[DESCRIPTION OF THE TASK]: With the pictures left out, write every entry down exactly.

(SUPPLIED DATA)

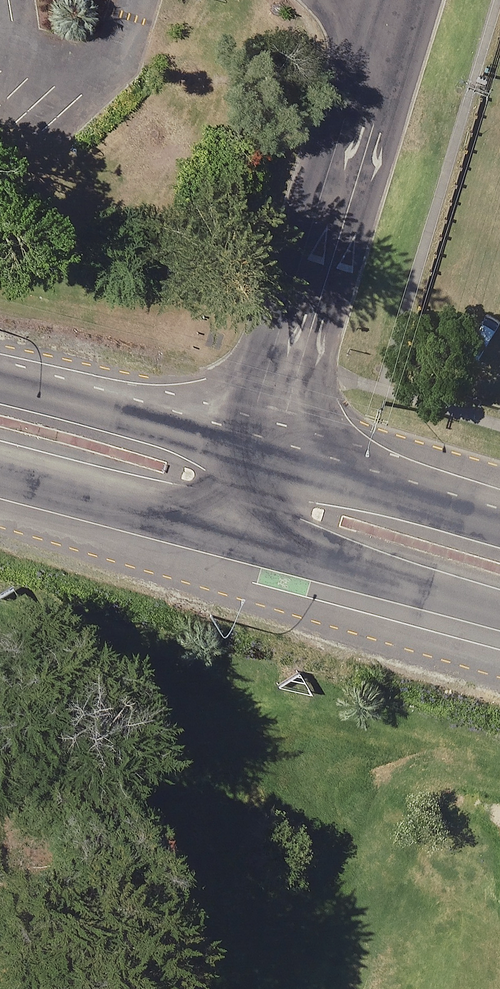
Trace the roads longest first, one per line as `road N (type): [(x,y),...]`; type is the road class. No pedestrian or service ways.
road 1 (unclassified): [(393,0),(342,122),(241,452)]
road 2 (secondary): [(499,611),(222,527)]
road 3 (secondary): [(241,452),(499,530)]
road 4 (secondary): [(0,379),(241,452)]
road 5 (secondary): [(222,527),(0,468)]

(End SUPPLIED DATA)

[ANSWER]:
Trace the roads longest first, one per line as `road N (type): [(x,y),...]`; type is the road class. No pedestrian or service ways.
road 1 (unclassified): [(393,0),(342,122),(241,452)]
road 2 (secondary): [(499,611),(222,527)]
road 3 (secondary): [(241,452),(499,530)]
road 4 (secondary): [(0,379),(241,452)]
road 5 (secondary): [(222,527),(0,468)]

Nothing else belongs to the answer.